» **Task instructions**: Say how many of the lines below contain the word "plane"; nothing else belongs in the answer.

» **Supplied records**:
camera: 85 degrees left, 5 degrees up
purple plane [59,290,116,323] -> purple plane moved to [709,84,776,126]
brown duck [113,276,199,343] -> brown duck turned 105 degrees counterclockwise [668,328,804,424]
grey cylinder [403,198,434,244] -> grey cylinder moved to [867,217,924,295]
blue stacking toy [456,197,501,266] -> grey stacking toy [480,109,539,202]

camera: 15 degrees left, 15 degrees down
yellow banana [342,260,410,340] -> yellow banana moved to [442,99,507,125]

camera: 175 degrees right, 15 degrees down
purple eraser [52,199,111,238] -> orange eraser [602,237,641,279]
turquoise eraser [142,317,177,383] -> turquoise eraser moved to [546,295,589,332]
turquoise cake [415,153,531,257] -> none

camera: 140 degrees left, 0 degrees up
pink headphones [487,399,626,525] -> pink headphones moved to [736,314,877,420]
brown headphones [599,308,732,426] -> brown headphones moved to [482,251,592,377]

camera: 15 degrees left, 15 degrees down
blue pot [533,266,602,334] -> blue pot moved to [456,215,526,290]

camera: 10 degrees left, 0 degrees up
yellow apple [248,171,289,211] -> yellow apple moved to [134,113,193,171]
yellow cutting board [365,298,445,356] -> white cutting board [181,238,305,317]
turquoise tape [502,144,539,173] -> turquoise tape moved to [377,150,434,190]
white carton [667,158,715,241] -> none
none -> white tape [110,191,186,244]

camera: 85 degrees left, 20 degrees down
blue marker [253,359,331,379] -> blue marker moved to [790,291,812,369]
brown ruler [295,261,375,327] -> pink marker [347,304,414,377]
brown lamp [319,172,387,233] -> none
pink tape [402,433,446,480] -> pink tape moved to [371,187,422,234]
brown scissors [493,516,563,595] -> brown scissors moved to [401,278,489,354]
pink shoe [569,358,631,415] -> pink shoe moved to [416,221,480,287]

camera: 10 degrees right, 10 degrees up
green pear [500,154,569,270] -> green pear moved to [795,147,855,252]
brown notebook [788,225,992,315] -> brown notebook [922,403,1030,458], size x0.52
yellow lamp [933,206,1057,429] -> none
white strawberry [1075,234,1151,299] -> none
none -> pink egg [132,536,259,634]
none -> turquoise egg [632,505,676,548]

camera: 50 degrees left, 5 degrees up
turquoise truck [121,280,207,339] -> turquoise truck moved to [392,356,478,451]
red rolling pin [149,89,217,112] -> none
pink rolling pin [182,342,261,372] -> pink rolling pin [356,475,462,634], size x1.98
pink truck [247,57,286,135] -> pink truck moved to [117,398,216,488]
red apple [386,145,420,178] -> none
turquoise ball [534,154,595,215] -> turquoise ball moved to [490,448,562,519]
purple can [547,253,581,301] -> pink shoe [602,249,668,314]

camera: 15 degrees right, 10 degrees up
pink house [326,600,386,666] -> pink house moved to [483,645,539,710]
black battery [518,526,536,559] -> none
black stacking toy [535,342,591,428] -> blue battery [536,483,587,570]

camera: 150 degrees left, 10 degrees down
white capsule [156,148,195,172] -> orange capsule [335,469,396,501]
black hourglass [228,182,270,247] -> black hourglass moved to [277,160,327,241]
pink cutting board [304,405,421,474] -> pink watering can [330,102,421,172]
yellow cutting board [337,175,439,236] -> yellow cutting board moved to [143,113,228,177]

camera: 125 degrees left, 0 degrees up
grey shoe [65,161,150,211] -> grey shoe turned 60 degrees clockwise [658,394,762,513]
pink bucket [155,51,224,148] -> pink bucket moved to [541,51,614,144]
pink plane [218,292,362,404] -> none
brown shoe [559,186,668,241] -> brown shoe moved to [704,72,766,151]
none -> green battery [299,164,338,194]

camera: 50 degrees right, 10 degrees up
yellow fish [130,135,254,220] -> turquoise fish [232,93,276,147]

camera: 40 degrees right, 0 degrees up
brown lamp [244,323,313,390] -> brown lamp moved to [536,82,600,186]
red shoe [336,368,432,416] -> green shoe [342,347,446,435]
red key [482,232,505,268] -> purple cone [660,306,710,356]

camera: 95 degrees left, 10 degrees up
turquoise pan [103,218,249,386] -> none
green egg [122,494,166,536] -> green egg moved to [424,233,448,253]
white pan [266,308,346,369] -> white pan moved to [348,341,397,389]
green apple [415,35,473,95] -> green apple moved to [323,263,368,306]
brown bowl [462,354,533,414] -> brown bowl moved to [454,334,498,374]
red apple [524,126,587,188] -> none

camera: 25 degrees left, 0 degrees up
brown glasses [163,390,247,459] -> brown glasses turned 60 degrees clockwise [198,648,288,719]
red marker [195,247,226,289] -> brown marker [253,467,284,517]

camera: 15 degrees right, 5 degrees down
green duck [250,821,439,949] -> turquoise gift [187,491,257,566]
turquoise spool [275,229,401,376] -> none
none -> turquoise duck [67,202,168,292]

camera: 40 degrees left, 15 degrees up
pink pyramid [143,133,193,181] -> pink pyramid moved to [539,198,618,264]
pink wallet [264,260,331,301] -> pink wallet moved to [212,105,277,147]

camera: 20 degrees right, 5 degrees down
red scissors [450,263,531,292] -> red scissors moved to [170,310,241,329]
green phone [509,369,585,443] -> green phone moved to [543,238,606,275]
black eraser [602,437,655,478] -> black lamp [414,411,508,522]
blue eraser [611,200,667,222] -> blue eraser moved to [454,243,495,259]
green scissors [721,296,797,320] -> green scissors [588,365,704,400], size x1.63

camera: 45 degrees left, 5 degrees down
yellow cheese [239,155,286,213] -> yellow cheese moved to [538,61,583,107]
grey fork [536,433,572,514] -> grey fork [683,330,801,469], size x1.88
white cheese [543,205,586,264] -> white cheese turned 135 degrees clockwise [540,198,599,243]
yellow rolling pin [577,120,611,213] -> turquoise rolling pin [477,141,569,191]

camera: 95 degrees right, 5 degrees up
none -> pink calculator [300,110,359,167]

» **Answer box**: 2